THE INPUT Block Start
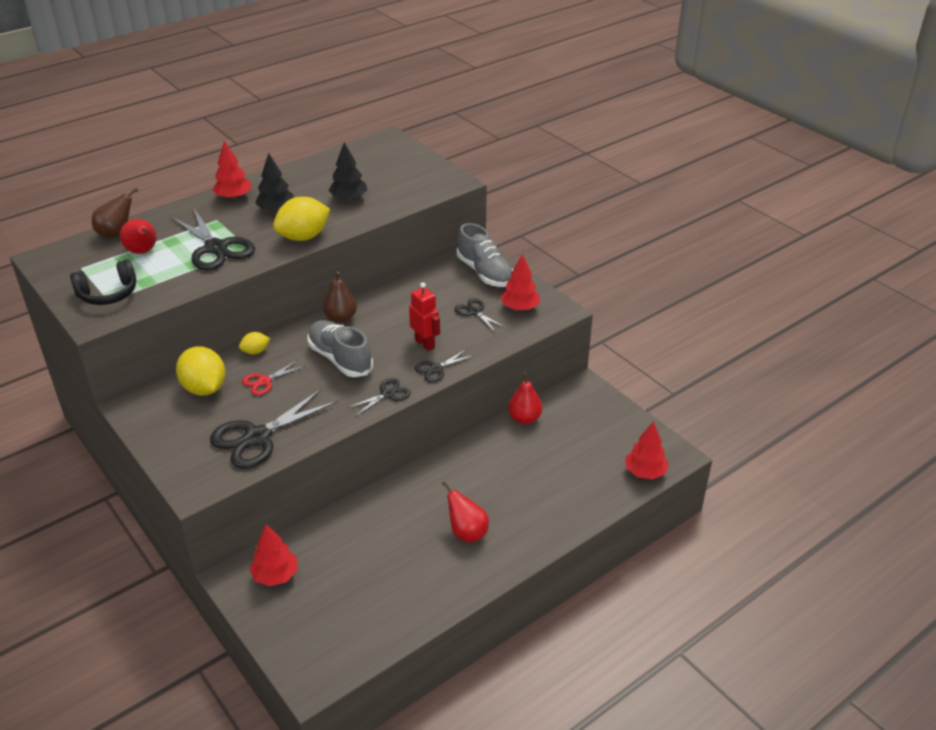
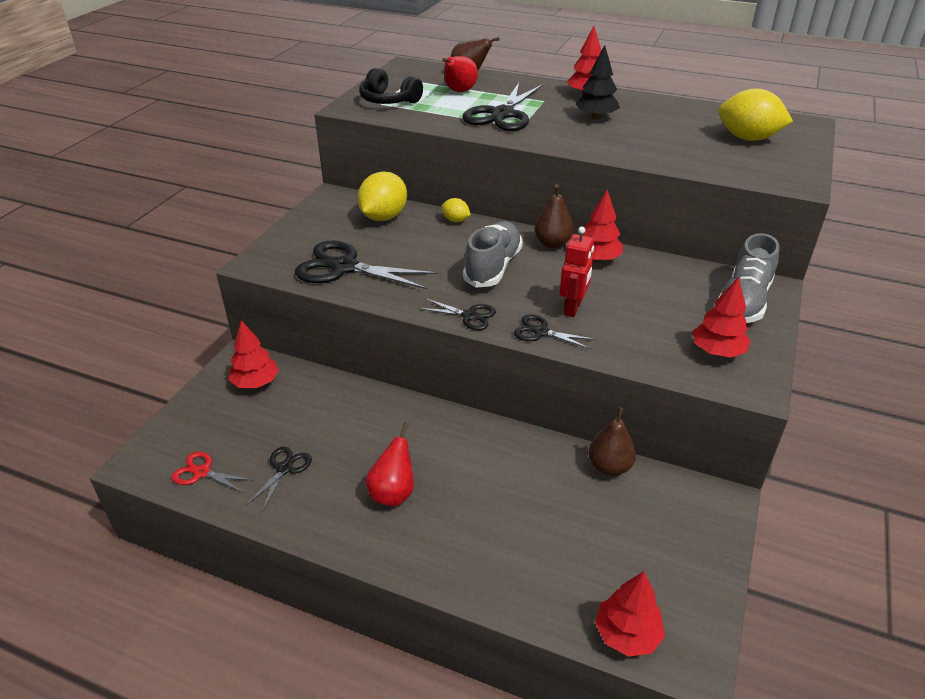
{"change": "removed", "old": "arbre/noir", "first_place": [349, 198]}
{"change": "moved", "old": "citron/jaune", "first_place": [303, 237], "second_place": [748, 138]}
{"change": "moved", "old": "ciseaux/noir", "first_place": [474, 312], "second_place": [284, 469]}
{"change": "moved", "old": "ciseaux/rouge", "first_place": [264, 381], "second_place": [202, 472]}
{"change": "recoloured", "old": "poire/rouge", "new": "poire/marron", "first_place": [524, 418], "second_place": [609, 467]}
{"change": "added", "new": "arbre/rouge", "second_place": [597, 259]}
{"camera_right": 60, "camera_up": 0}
THE INPUT Block End
An exact copy of the entries, minus the pictures, is what to return.

## RESULT FOR THIS EXERCISE
{"change": "removed", "old": "arbre/noir", "first_place": [349, 198]}
{"change": "moved", "old": "citron/jaune", "first_place": [303, 237], "second_place": [748, 138]}
{"change": "moved", "old": "ciseaux/noir", "first_place": [474, 312], "second_place": [284, 469]}
{"change": "moved", "old": "ciseaux/rouge", "first_place": [264, 381], "second_place": [202, 472]}
{"change": "recoloured", "old": "poire/rouge", "new": "poire/marron", "first_place": [524, 418], "second_place": [609, 467]}
{"change": "added", "new": "arbre/rouge", "second_place": [597, 259]}
{"camera_right": 60, "camera_up": 0}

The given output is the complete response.